**EXCERPTED RECORDS**
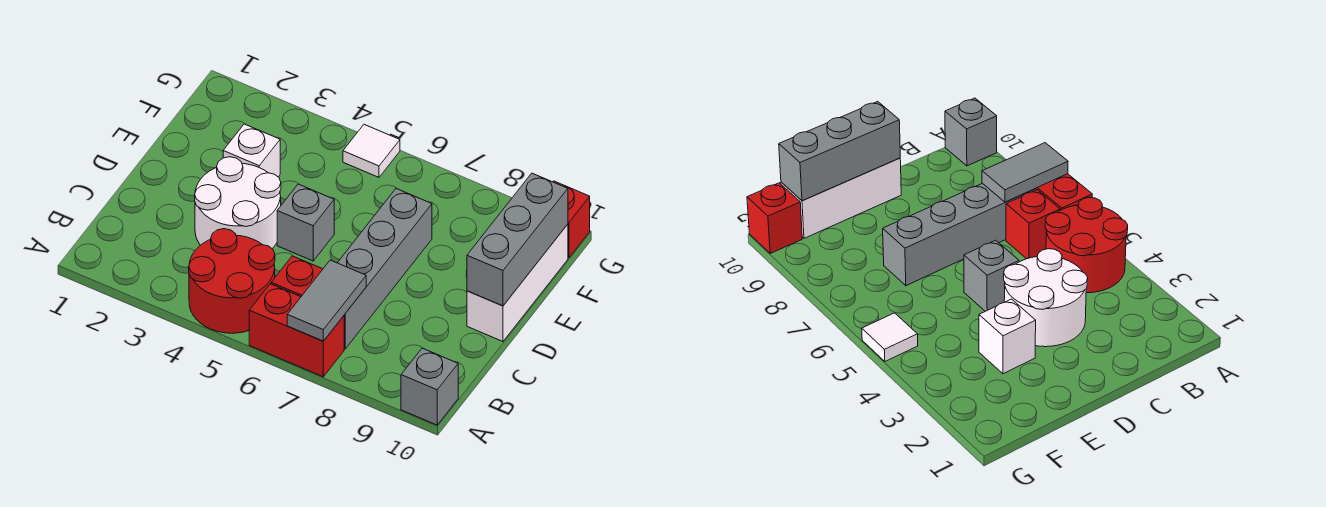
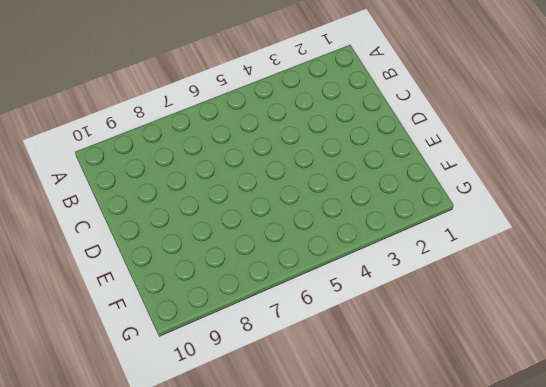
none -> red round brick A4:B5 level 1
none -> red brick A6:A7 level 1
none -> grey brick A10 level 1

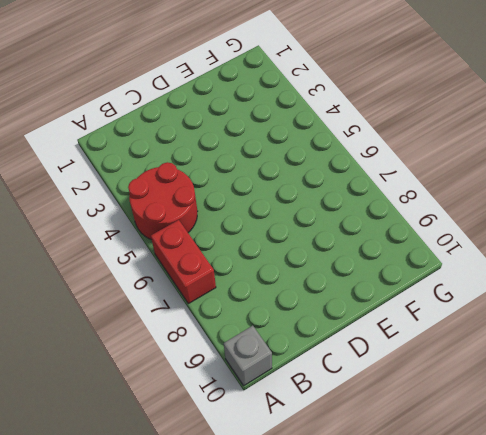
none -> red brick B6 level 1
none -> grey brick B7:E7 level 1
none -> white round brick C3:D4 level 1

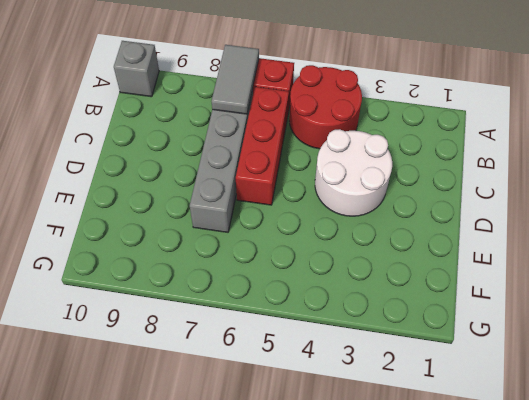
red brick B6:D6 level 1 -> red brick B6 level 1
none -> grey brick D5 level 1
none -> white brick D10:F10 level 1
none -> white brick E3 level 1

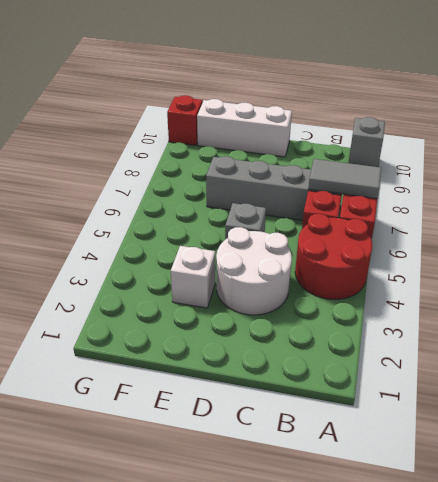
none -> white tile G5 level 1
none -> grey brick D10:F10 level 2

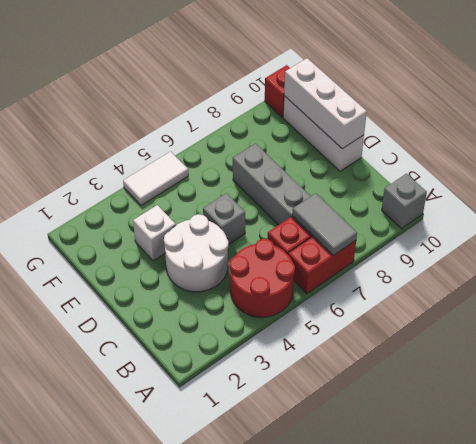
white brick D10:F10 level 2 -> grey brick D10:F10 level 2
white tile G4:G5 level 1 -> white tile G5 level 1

**WHAT YOU HAVE TO DO**
Say how many lines of the data include the word "brick". Respond with the number alone.

**SOLVED EXERCISE**
12